» **Instructions for the task**
Each line from the one containing "white plate D13:F13" through the last line of the data below is to be written out verbatim, and nothing more.
━━━━━━━━
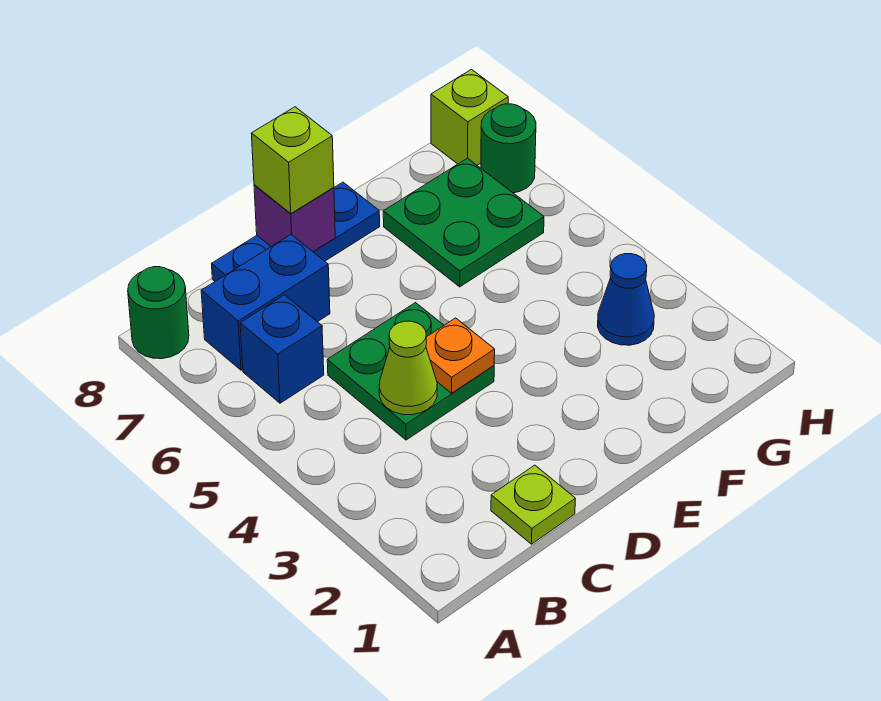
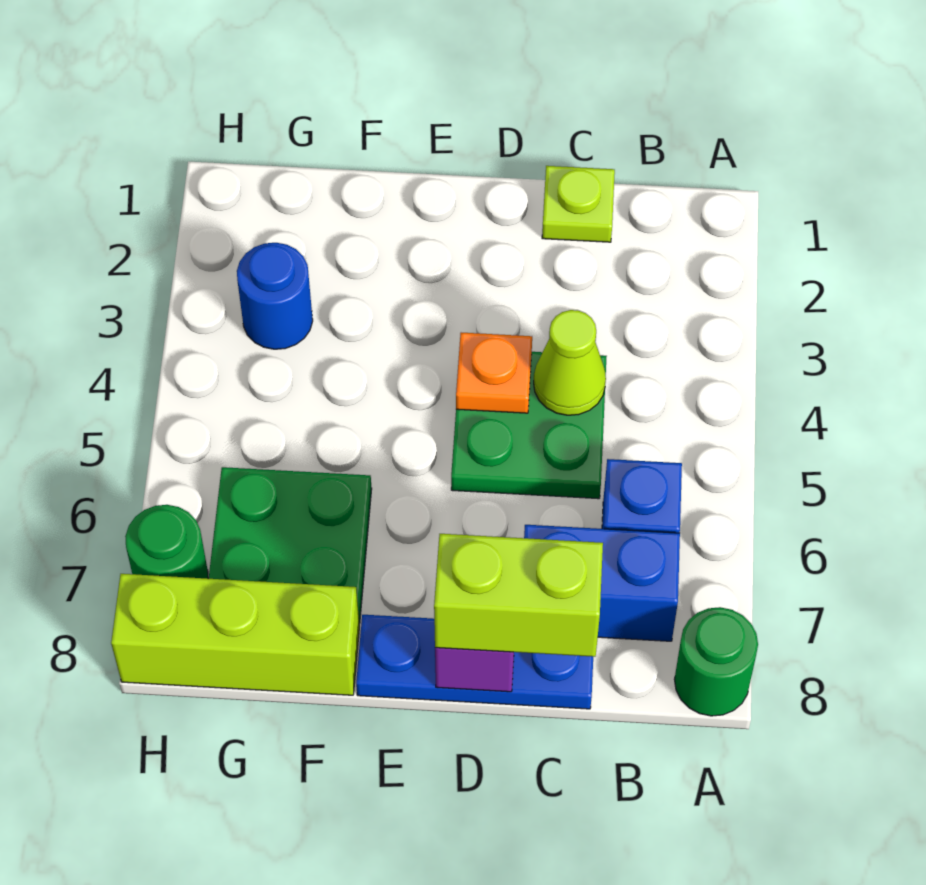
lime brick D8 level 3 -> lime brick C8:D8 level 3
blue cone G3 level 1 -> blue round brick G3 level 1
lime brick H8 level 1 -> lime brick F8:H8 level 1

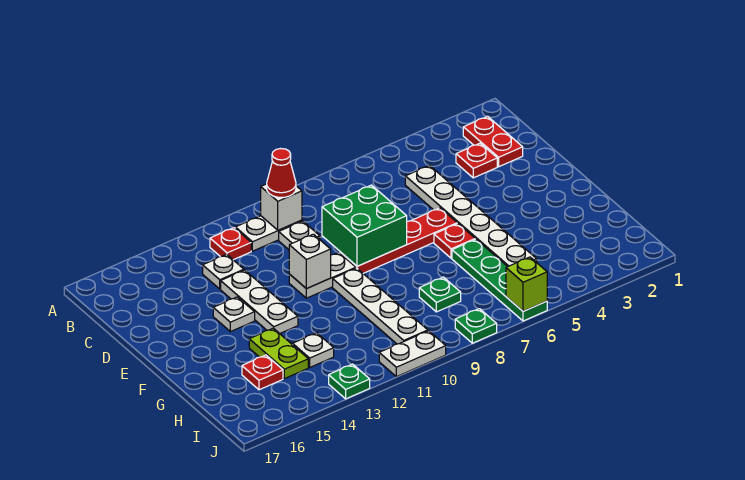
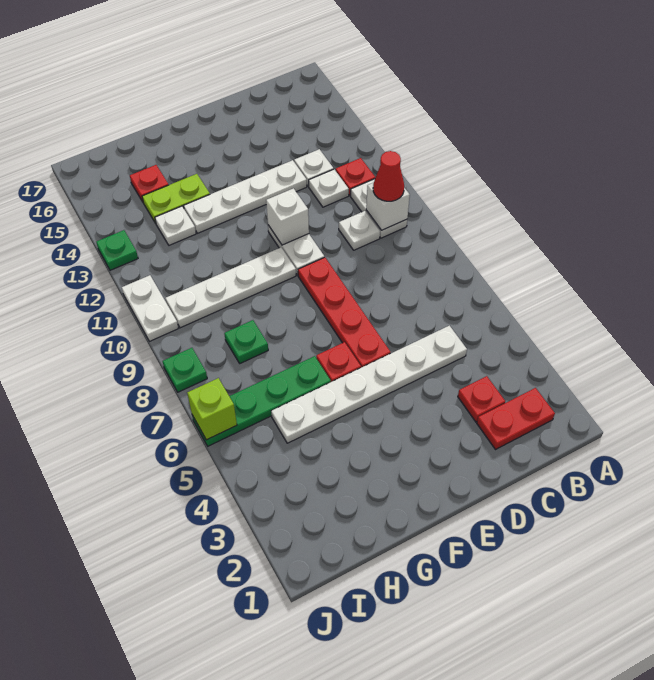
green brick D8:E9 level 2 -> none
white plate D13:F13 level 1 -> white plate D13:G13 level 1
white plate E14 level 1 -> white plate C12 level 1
━━━━━━━━
» **Output for this exercise**
white plate D13:F13 level 1 -> white plate D13:G13 level 1
white plate E14 level 1 -> white plate C12 level 1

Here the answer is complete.